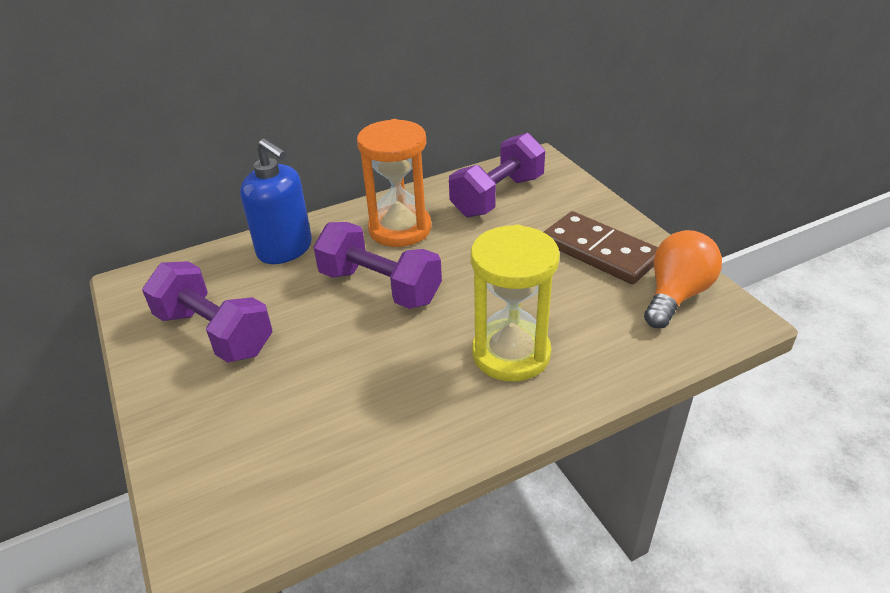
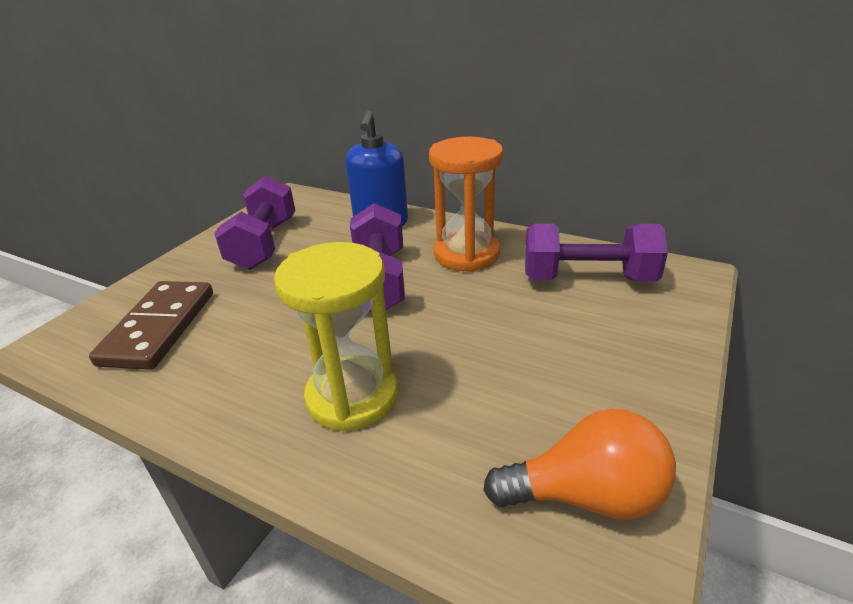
camera: 55 degrees right, 5 degrees down
(600, 251) = (590, 387): brown domino -> brown domino (159, 328)

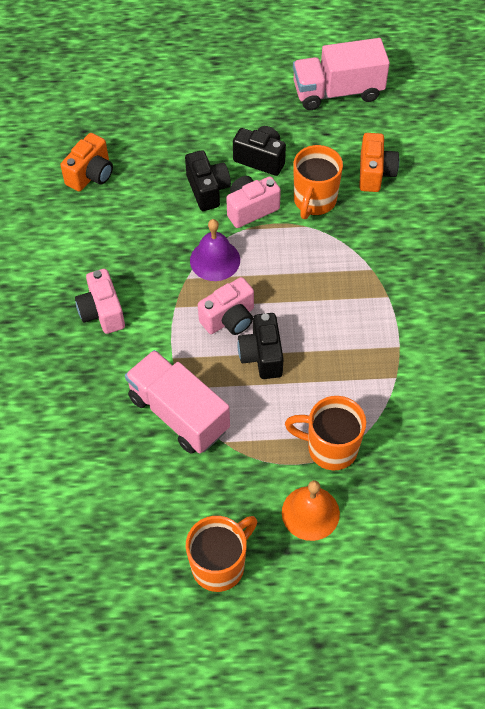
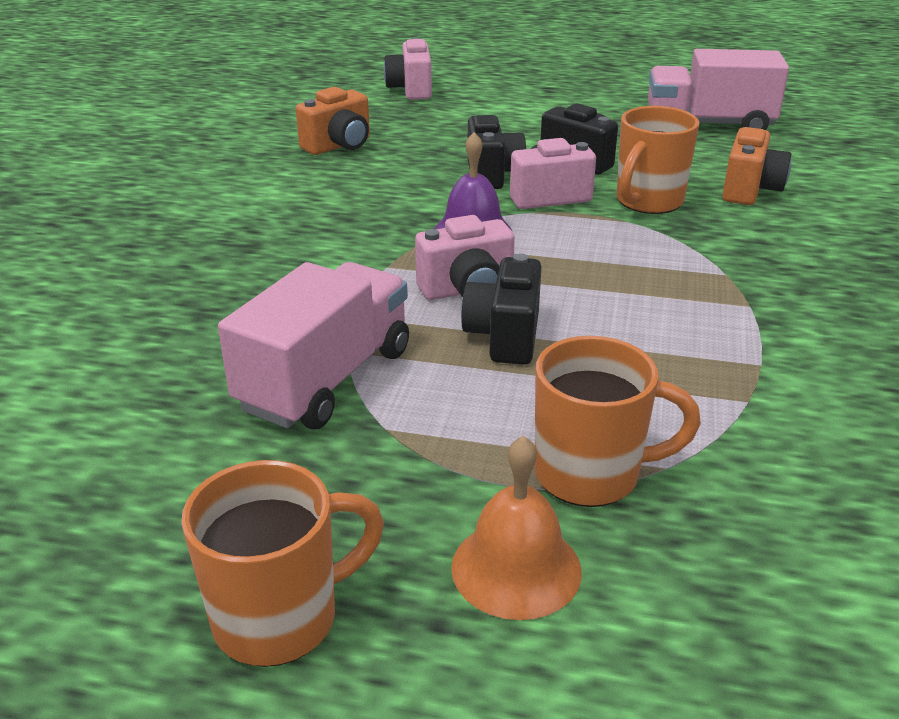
camera: 15 degrees right, 25 degrees down
(102, 312) = (273, 256): pink camera -> pink camera (411, 90)
(179, 413) = (326, 379): pink truck -> pink truck turned 60 degrees clockwise
(330, 448) = (591, 474): orange mug -> orange mug turned 150 degrees clockwise

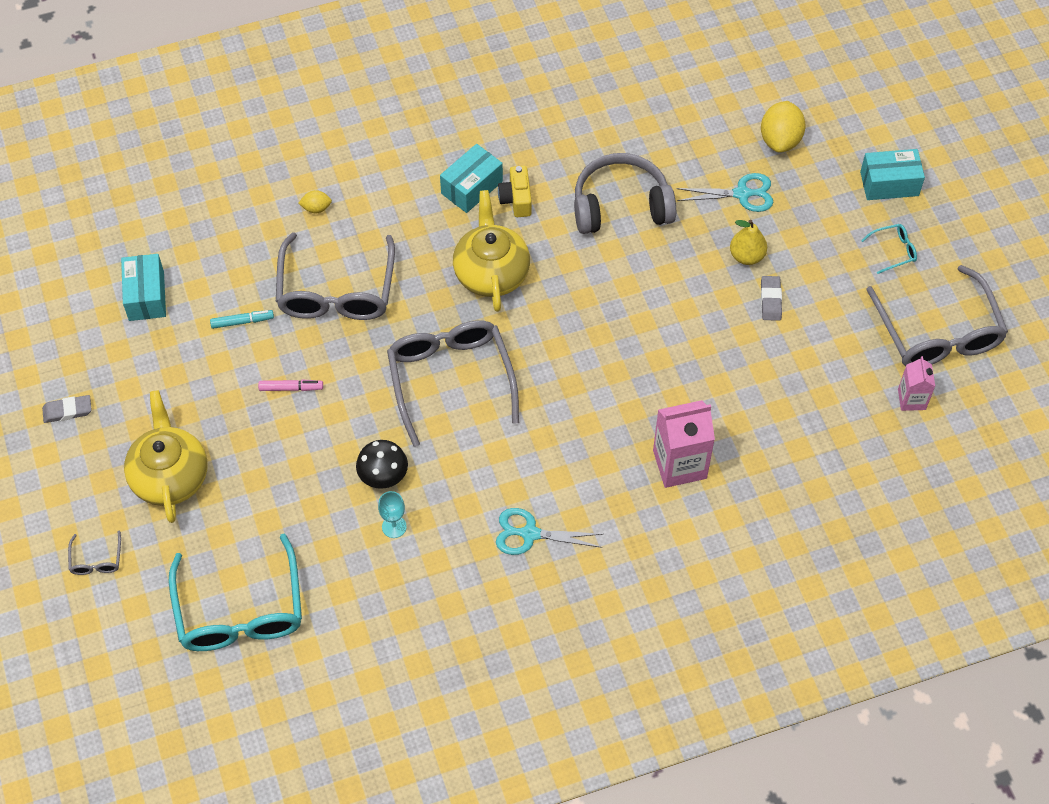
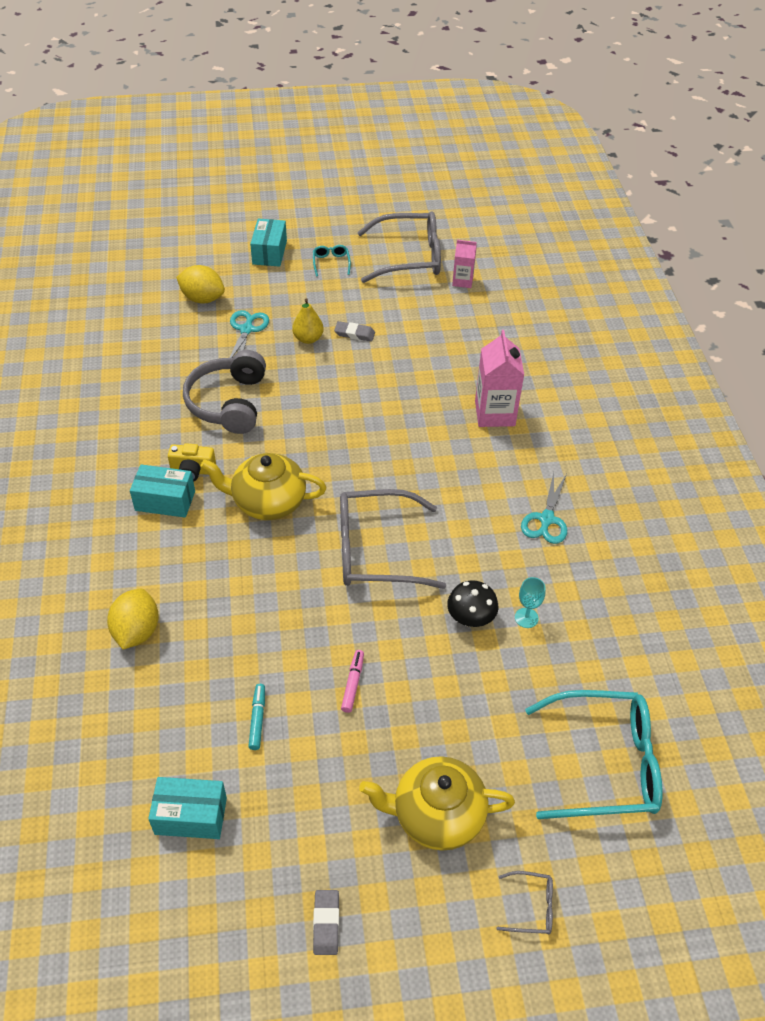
camera: 80 degrees left, 10 degrees down
(316, 208) = (137, 631): yellow lemon -> yellow lemon, size x1.96
(336, 291) = (247, 628): grey glasses -> none
(471, 187) = (165, 501): turquoise box -> turquoise box turned 45 degrees counterclockwise

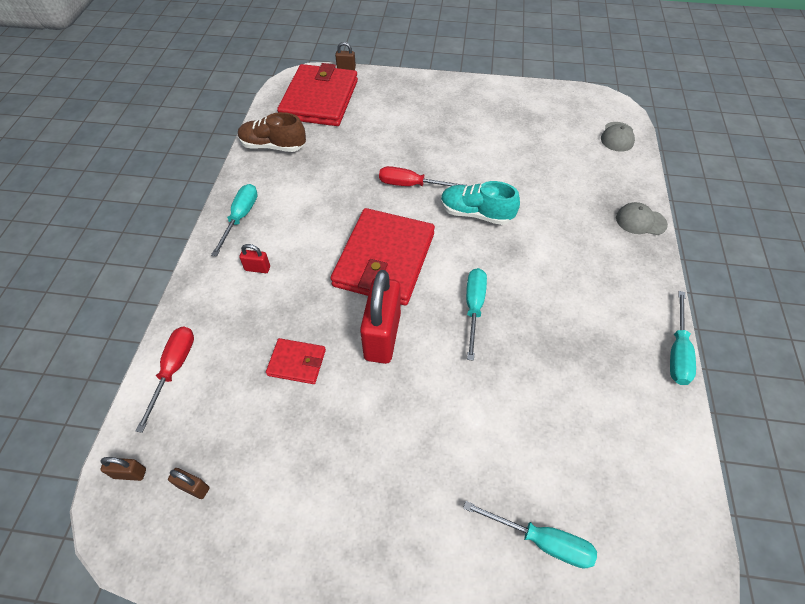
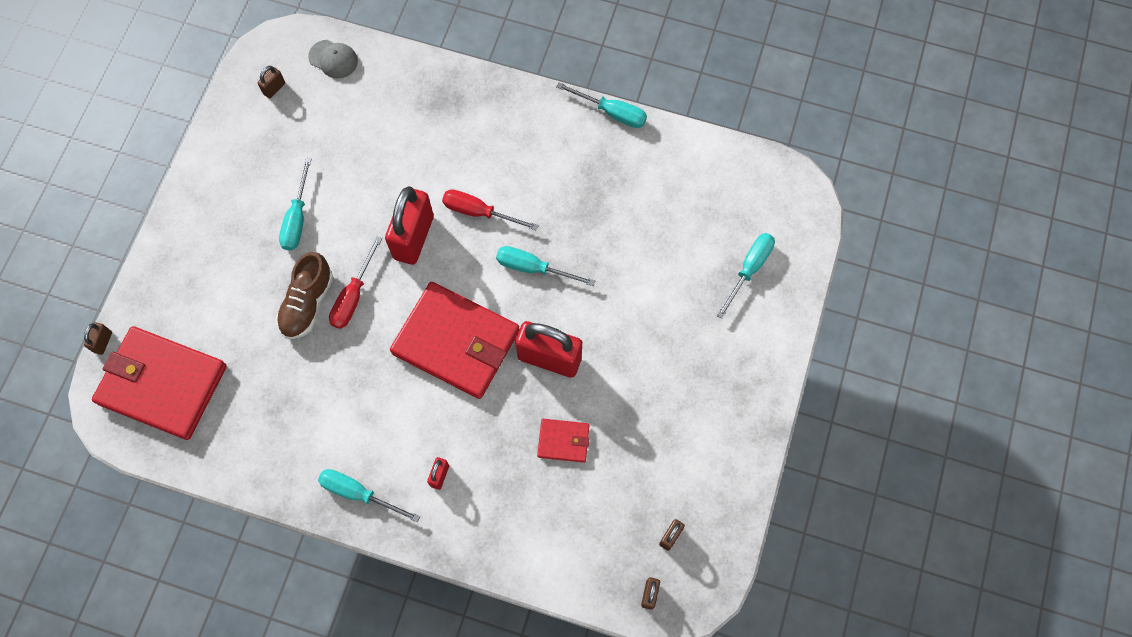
camera: 80 degrees left, 15 degrees up
(174, 369) = (550, 561): red screwdriver -> red screwdriver (479, 212)
(273, 146) = (242, 450): brown shoe -> brown shoe (307, 303)
(297, 362) = (563, 441): red wallet -> red wallet turned 75 degrees clockwise
(468, 141) = (297, 218): none -> turquoise screwdriver
(476, 213) = (413, 237): turquoise shoe -> red padlock
(573, 110) = (274, 88): none -> brown padlock
(640, 221) = (461, 84): grey cap -> none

=-=-=

- _Exercise objective_
Return every record exactly, without the pictures.

- _Solved exercise_
camera: 55 degrees right, 5 degrees down
(600, 251) = (590, 387): brown domino -> brown domino (159, 328)

camera: 15 degrees right, 25 degrees down
(102, 312) = (273, 256): pink camera -> pink camera (411, 90)
(179, 413) = (326, 379): pink truck -> pink truck turned 60 degrees clockwise
(330, 448) = (591, 474): orange mug -> orange mug turned 150 degrees clockwise

camera: 80 degrees left, 10 degrees down
(316, 208) = (137, 631): yellow lemon -> yellow lemon, size x1.96
(336, 291) = (247, 628): grey glasses -> none
(471, 187) = (165, 501): turquoise box -> turquoise box turned 45 degrees counterclockwise

camera: 80 degrees left, 15 degrees up
(174, 369) = (550, 561): red screwdriver -> red screwdriver (479, 212)
(273, 146) = (242, 450): brown shoe -> brown shoe (307, 303)
(297, 362) = (563, 441): red wallet -> red wallet turned 75 degrees clockwise
(468, 141) = (297, 218): none -> turquoise screwdriver
(476, 213) = (413, 237): turquoise shoe -> red padlock
(573, 110) = (274, 88): none -> brown padlock
(640, 221) = (461, 84): grey cap -> none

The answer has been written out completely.